┌──
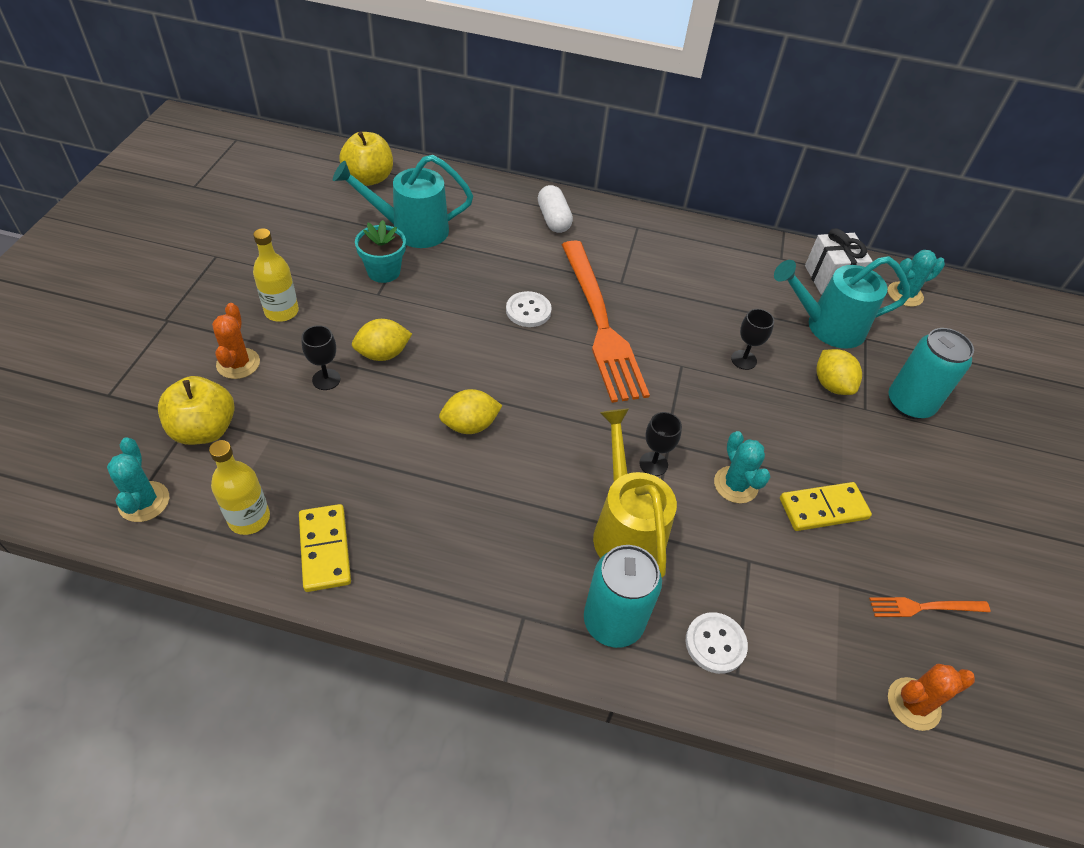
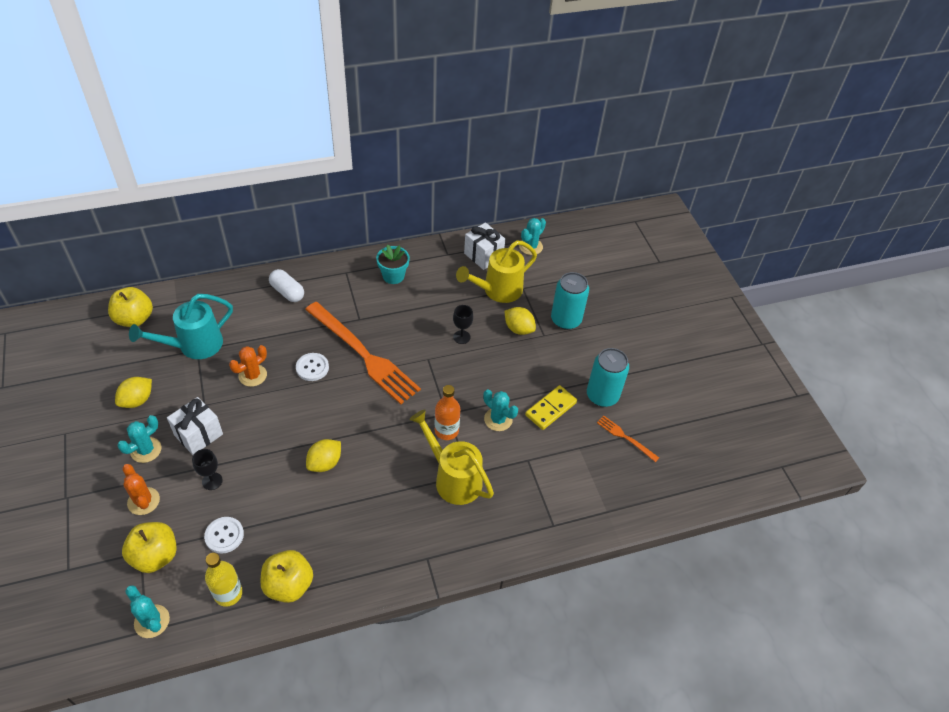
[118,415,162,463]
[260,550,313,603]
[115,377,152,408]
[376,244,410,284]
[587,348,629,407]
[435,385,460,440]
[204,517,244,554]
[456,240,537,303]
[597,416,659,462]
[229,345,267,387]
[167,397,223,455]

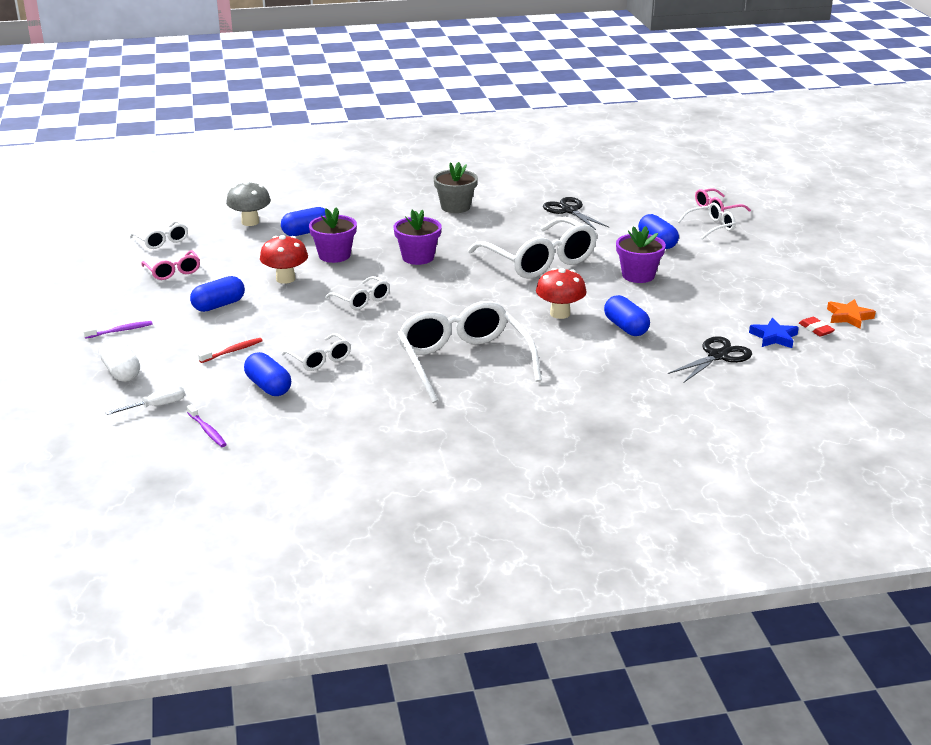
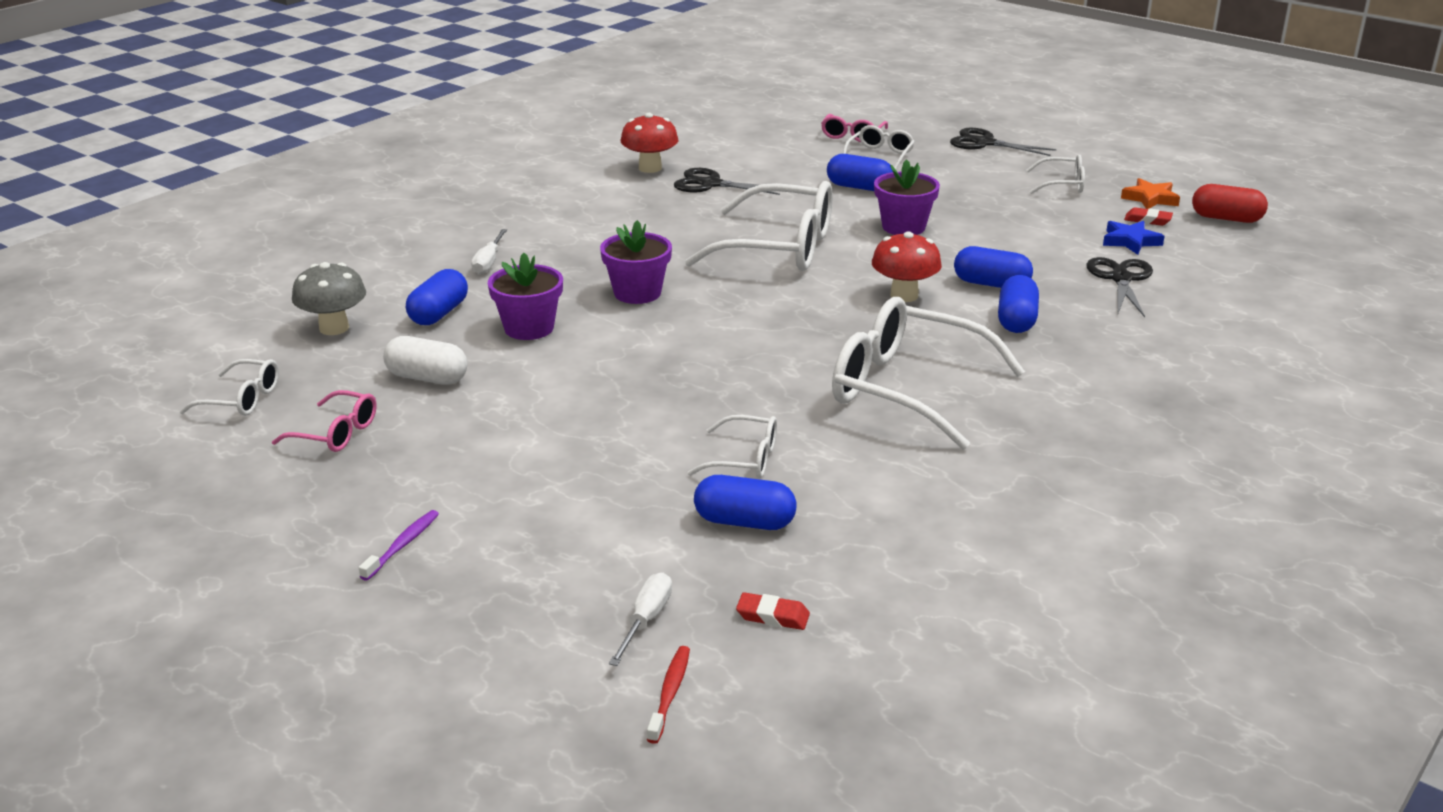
[383,336,467,385]
[736,592,810,630]
[998,275,1039,333]
[647,646,690,744]
[621,113,679,173]
[1026,154,1085,194]
[433,162,478,213] (first image)
[471,229,507,274]
[950,128,1057,156]
[1192,184,1268,223]

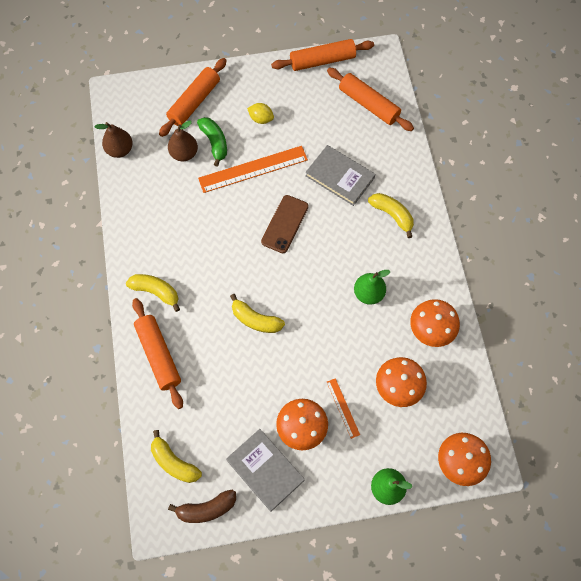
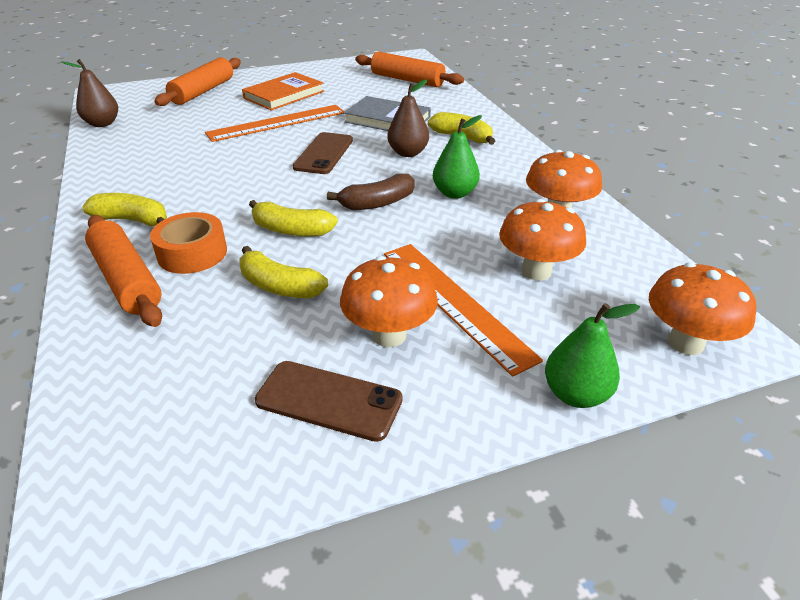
[239,246,328,298]
[388,79,429,157]
[327,174,415,210]
[197,117,227,167] (first image)
[255,361,403,442]
[242,72,324,110]
[271,39,374,71] (first image)
[384,244,543,377]
[150,212,227,274]

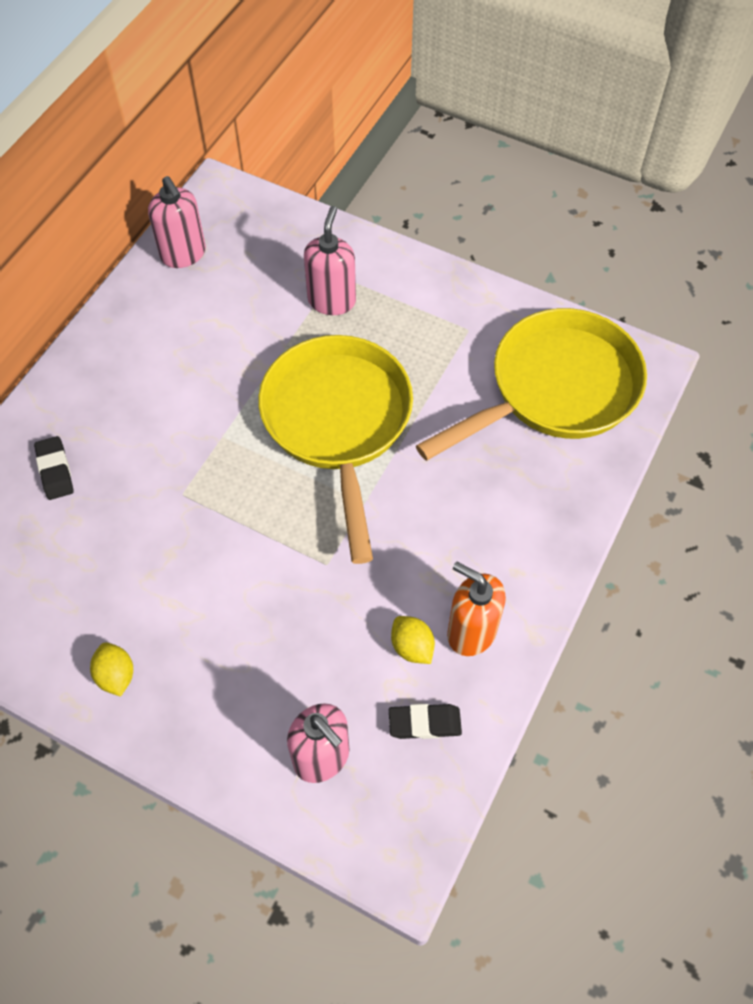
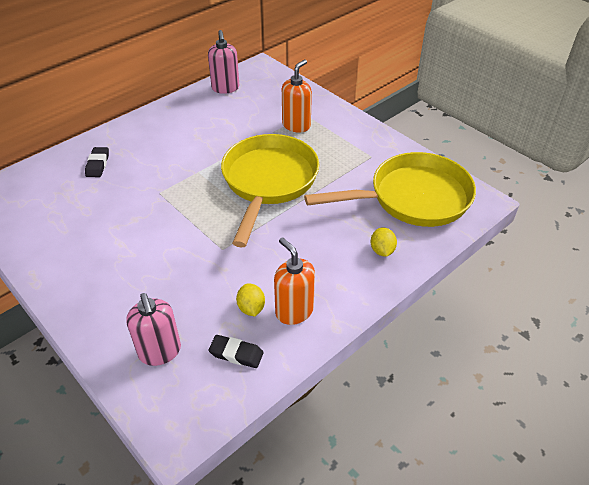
[371,227,397,257]
[282,60,312,133]

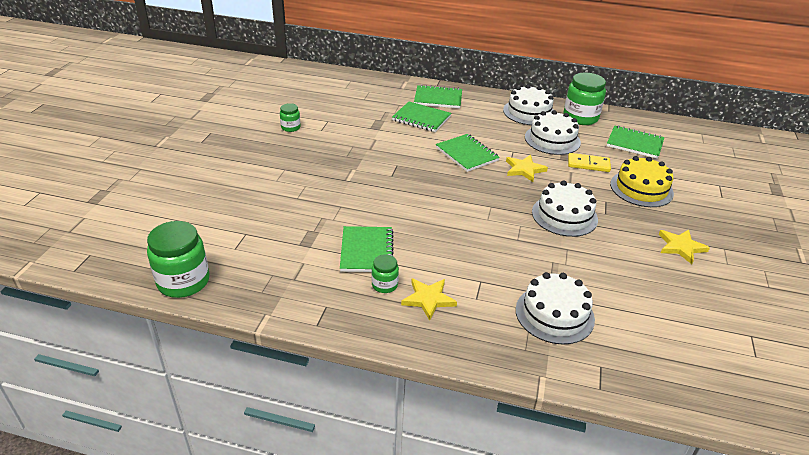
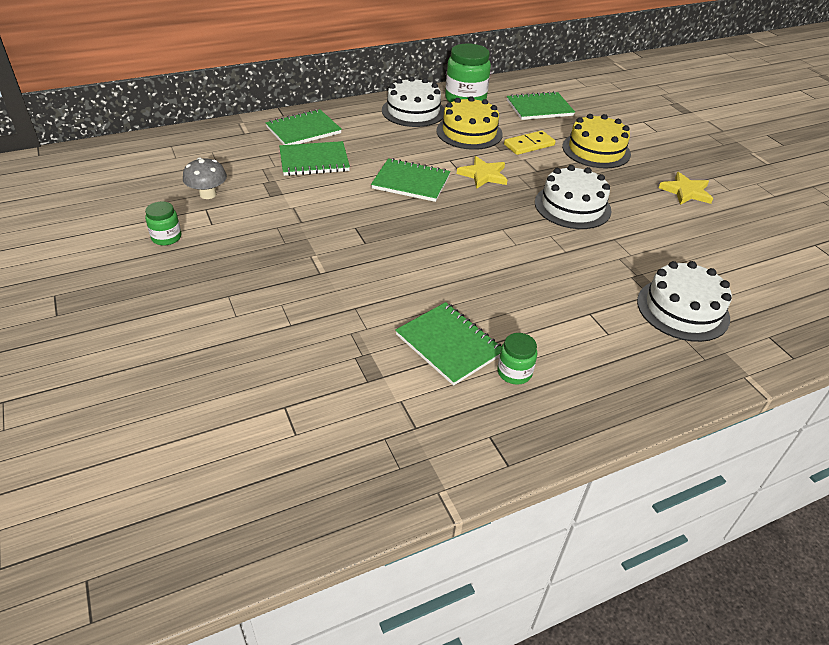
[147,221,210,298] (first image)
[401,278,457,321] (first image)
[436,96,503,150]
[183,157,227,199]

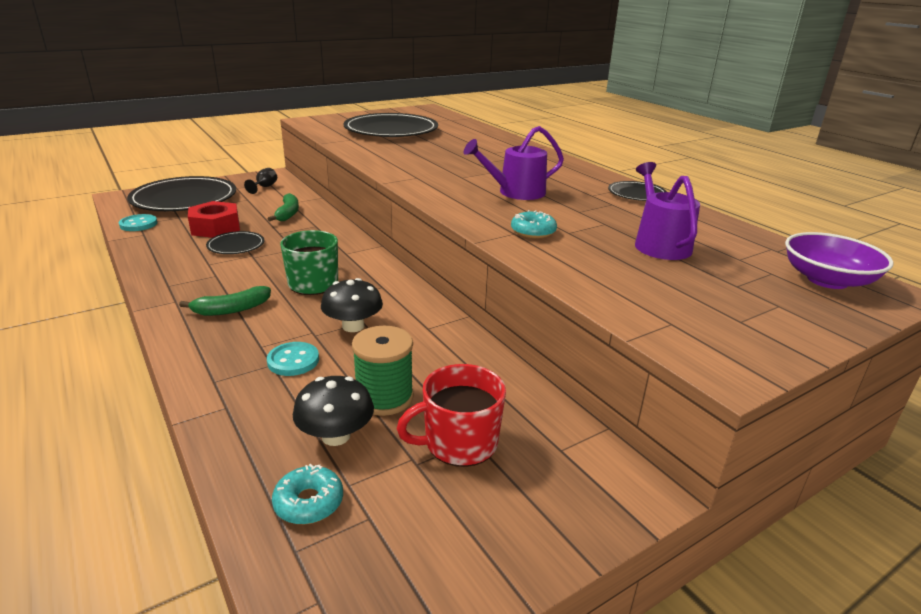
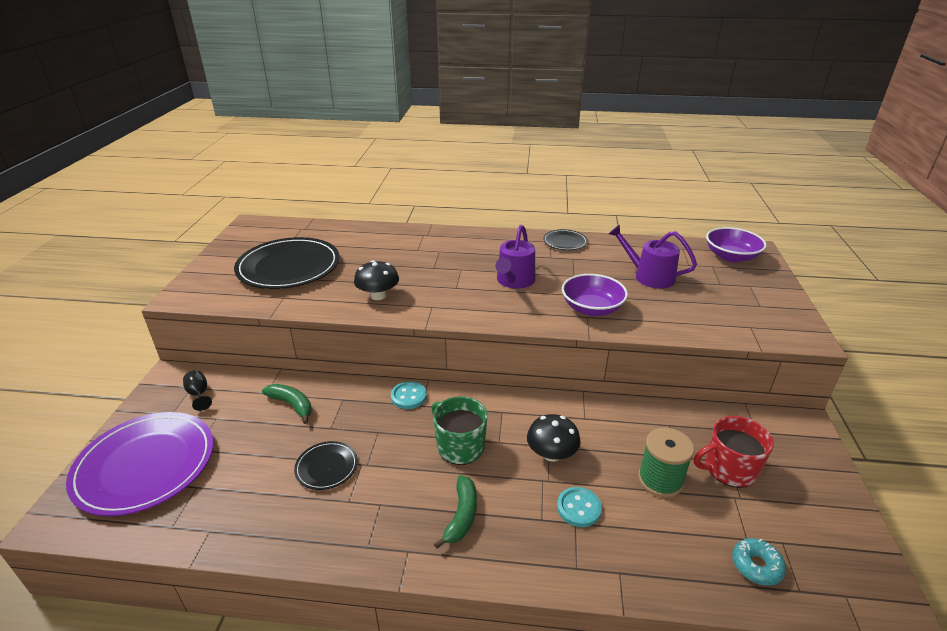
[391,381,427,409]
[66,412,214,516]
[188,201,240,238] (first image)
[354,260,399,300]
[694,416,774,488]
[562,274,628,316]

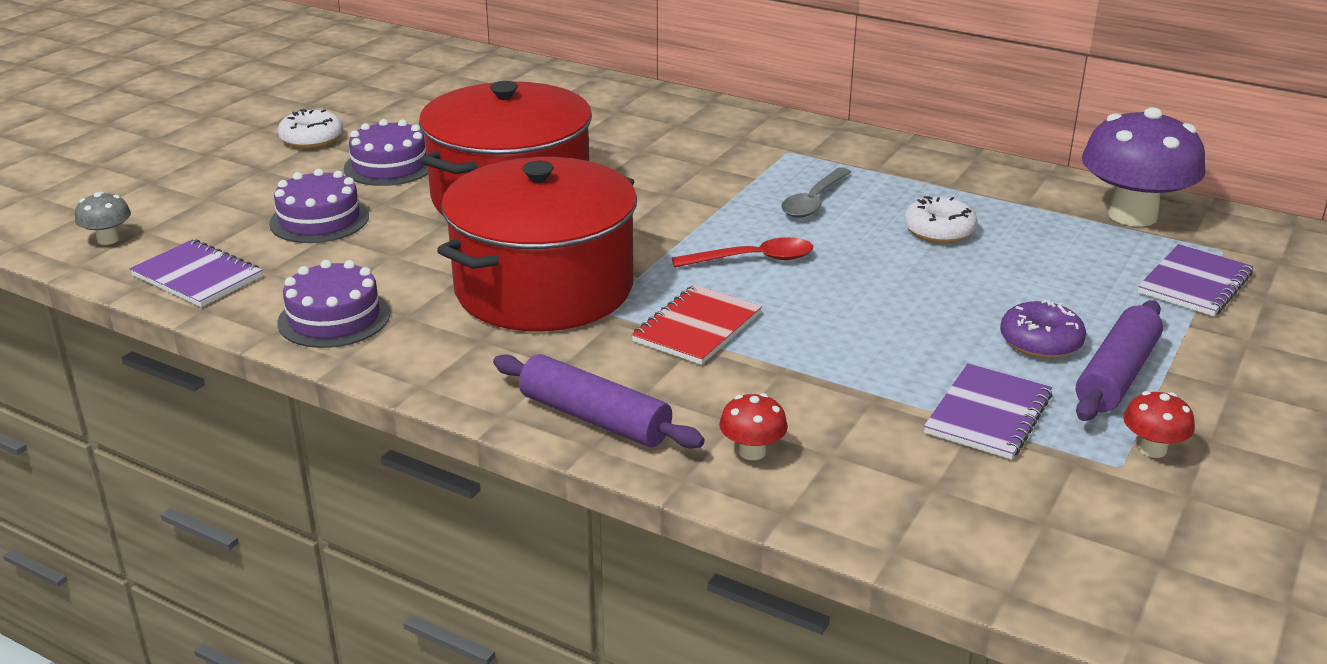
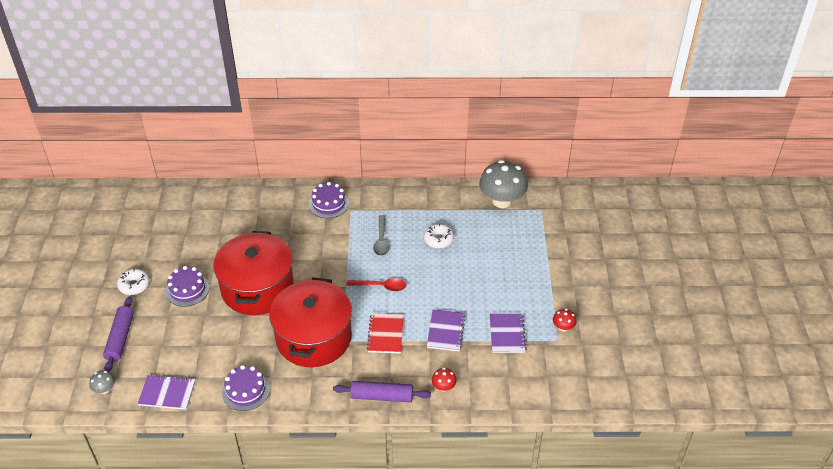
[309,182,349,218]
[346,278,406,291]
[1000,300,1086,359] (first image)
[103,296,134,372]
[479,160,528,208]
[427,309,466,351]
└──
ACTIVITY: Print all entries exactly. The images do not belong in the copy.

OUTPUT OF THE EXERCISE:
[118,415,162,463]
[260,550,313,603]
[115,377,152,408]
[376,244,410,284]
[587,348,629,407]
[435,385,460,440]
[204,517,244,554]
[456,240,537,303]
[597,416,659,462]
[229,345,267,387]
[167,397,223,455]

[383,336,467,385]
[736,592,810,630]
[998,275,1039,333]
[647,646,690,744]
[621,113,679,173]
[1026,154,1085,194]
[433,162,478,213] (first image)
[471,229,507,274]
[950,128,1057,156]
[1192,184,1268,223]

[239,246,328,298]
[388,79,429,157]
[327,174,415,210]
[197,117,227,167] (first image)
[255,361,403,442]
[242,72,324,110]
[271,39,374,71] (first image)
[384,244,543,377]
[150,212,227,274]

[371,227,397,257]
[282,60,312,133]

[147,221,210,298] (first image)
[401,278,457,321] (first image)
[436,96,503,150]
[183,157,227,199]

[391,381,427,409]
[66,412,214,516]
[188,201,240,238] (first image)
[354,260,399,300]
[694,416,774,488]
[562,274,628,316]

[309,182,349,218]
[346,278,406,291]
[1000,300,1086,359] (first image)
[103,296,134,372]
[479,160,528,208]
[427,309,466,351]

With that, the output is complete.